Aim of the task: Look through the data below for the line with "duck (turquoise) 220" and the line with "hand screwdriver (russet) 456", then output those two and all lines in between, exactly as written.

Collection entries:
-=-=-
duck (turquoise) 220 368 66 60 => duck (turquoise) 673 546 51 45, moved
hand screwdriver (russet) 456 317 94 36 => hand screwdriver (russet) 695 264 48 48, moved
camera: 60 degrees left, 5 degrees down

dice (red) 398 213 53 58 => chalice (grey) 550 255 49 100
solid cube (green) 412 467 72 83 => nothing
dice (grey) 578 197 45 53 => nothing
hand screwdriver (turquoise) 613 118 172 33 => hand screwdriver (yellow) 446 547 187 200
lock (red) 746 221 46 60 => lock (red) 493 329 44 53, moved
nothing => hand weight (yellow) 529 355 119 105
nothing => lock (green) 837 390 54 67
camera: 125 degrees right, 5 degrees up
-=-=-
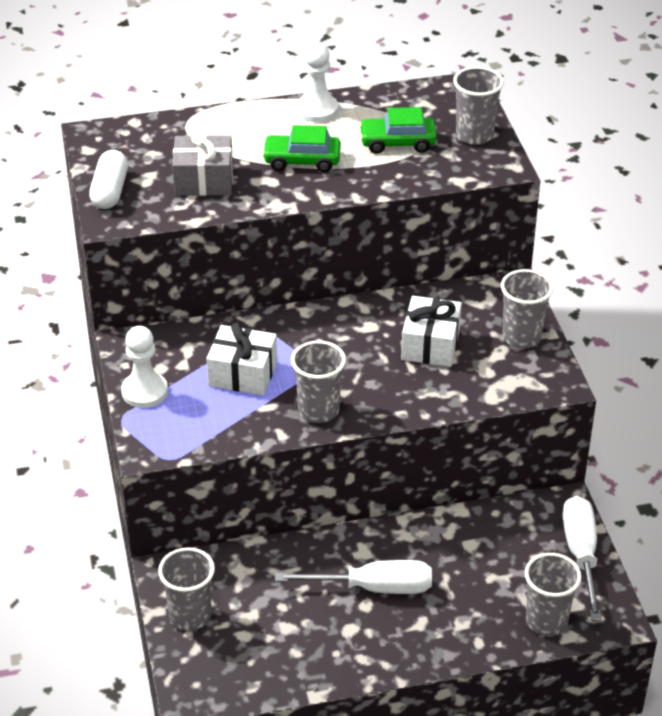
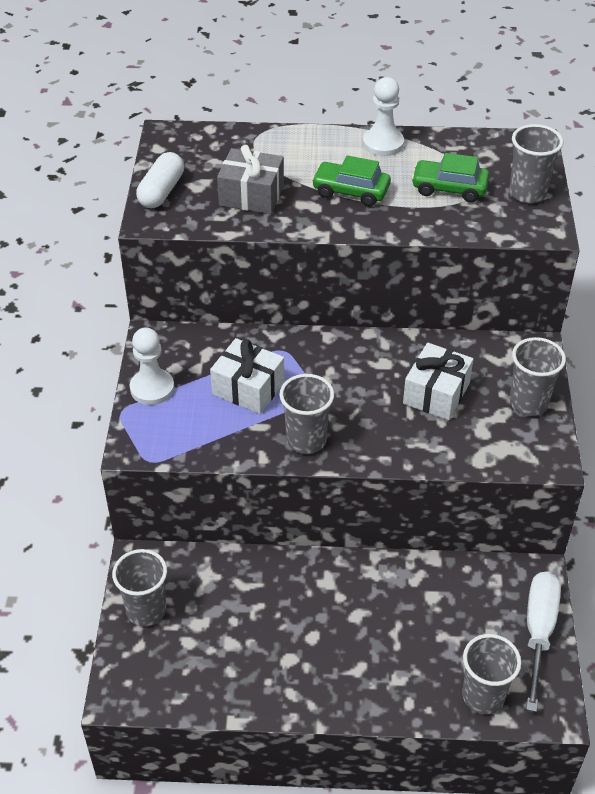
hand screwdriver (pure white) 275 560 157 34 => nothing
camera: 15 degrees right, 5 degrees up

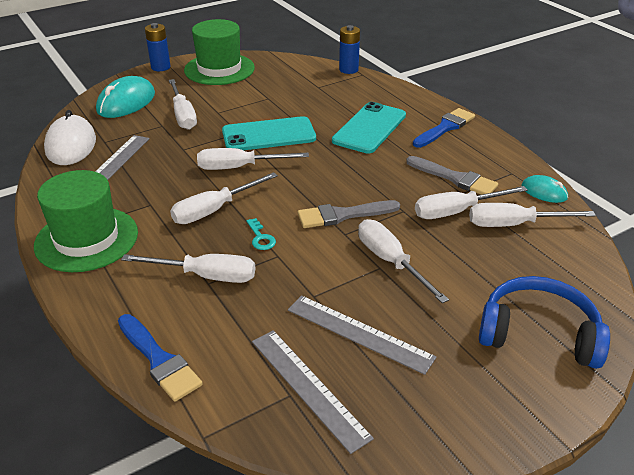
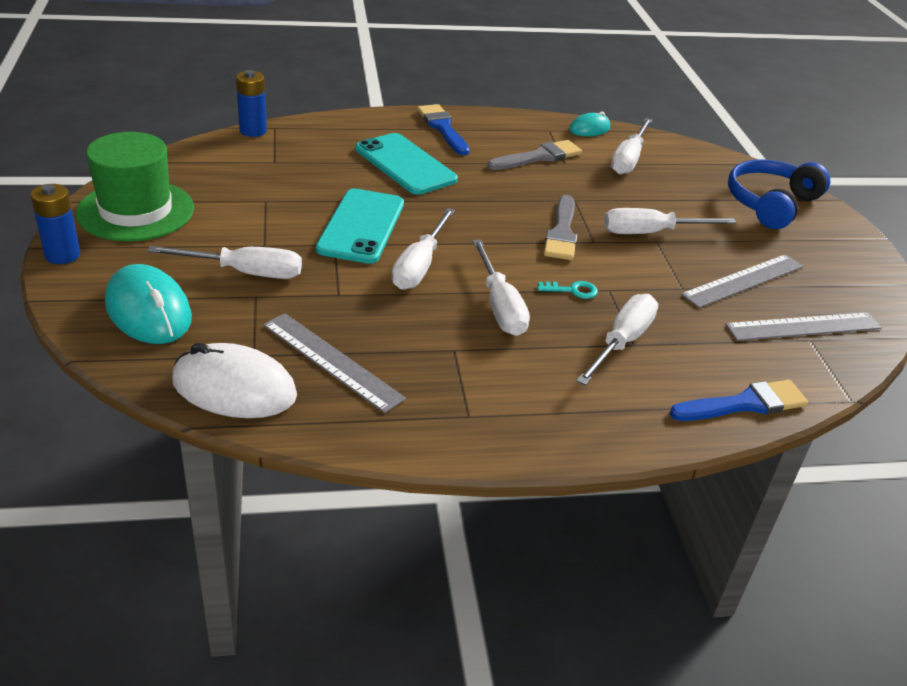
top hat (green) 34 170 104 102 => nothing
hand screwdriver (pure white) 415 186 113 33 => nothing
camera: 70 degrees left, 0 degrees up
-=-=-
Answer box:
duck (turquoise) 220 368 66 60 => duck (turquoise) 673 546 51 45, moved
hand screwdriver (russet) 456 317 94 36 => hand screwdriver (russet) 695 264 48 48, moved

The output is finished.